Task
The required output is an exact restatement of the lines, starting with the one that contains "orange domino: 7 -> 10" and finishing with the last line of the listing. It contains no pictures.

BEGIN Given entries

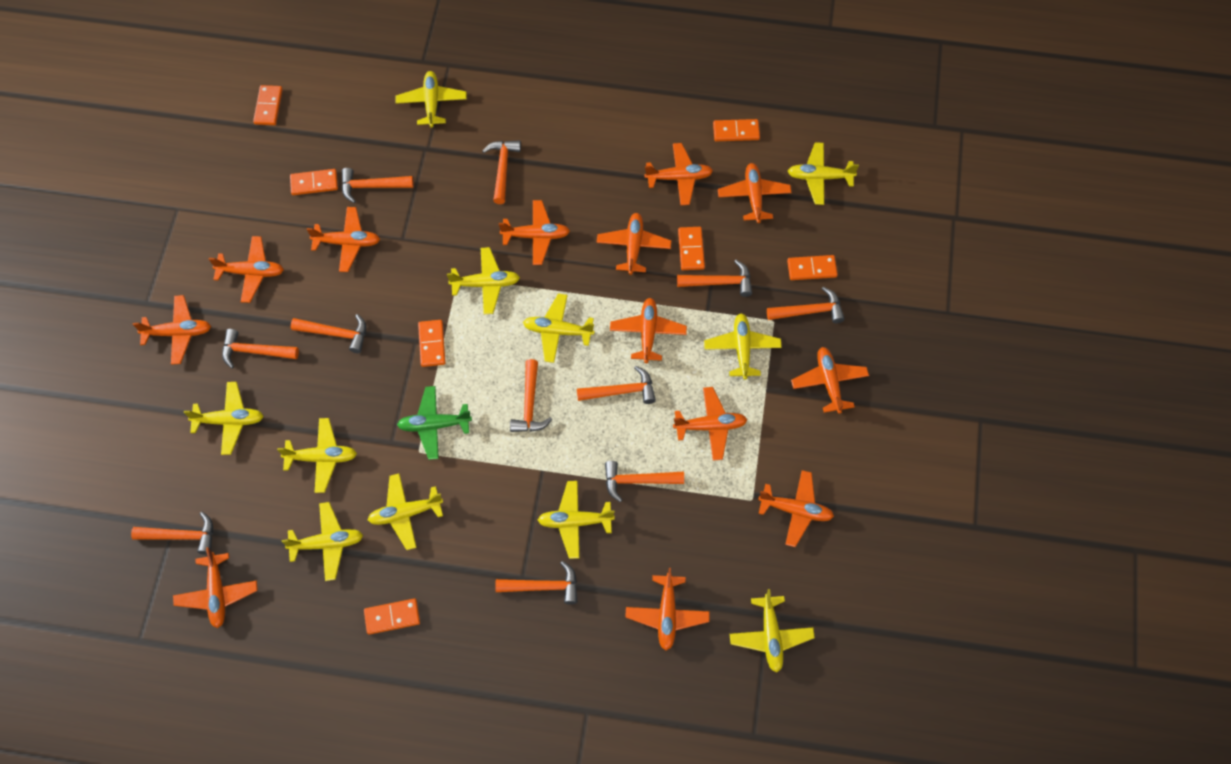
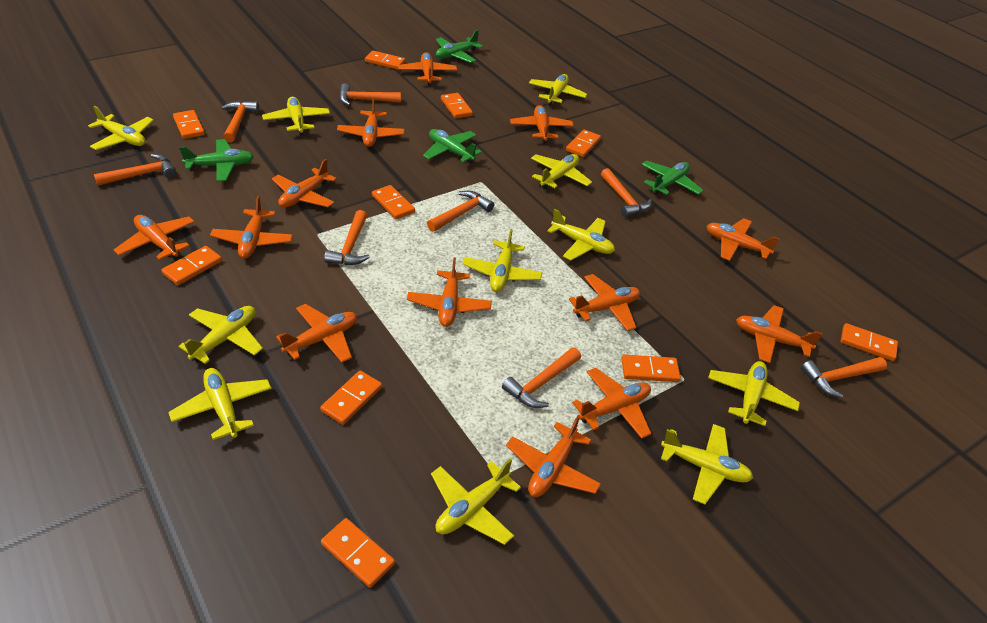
green plane: 1 -> 4
orange domino: 7 -> 10
orange hammer: 11 -> 8

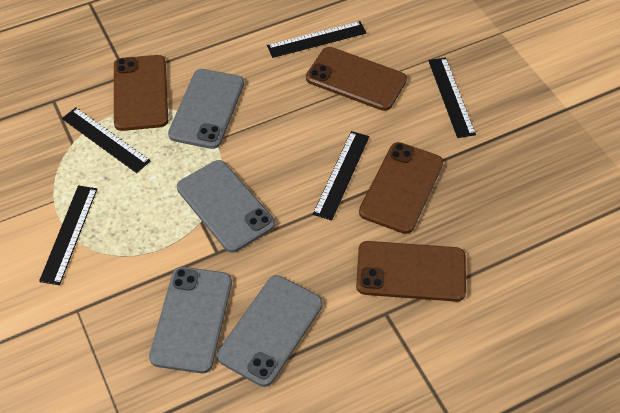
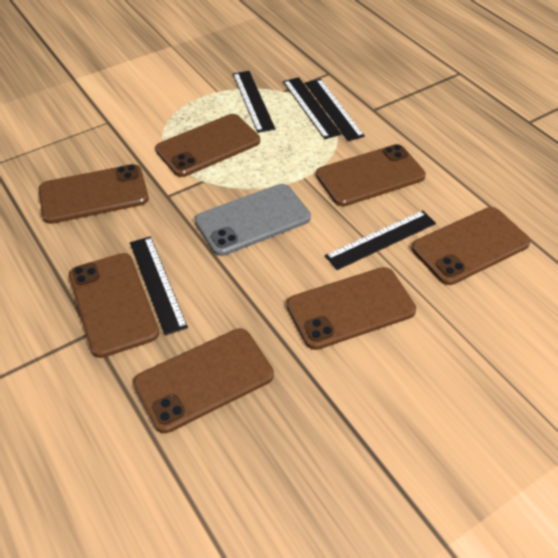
brown phone: 4 -> 7
grey phone: 4 -> 1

END Given entries

Worked solution
orange domino: 7 -> 10
orange hammer: 11 -> 8

brown phone: 4 -> 7
grey phone: 4 -> 1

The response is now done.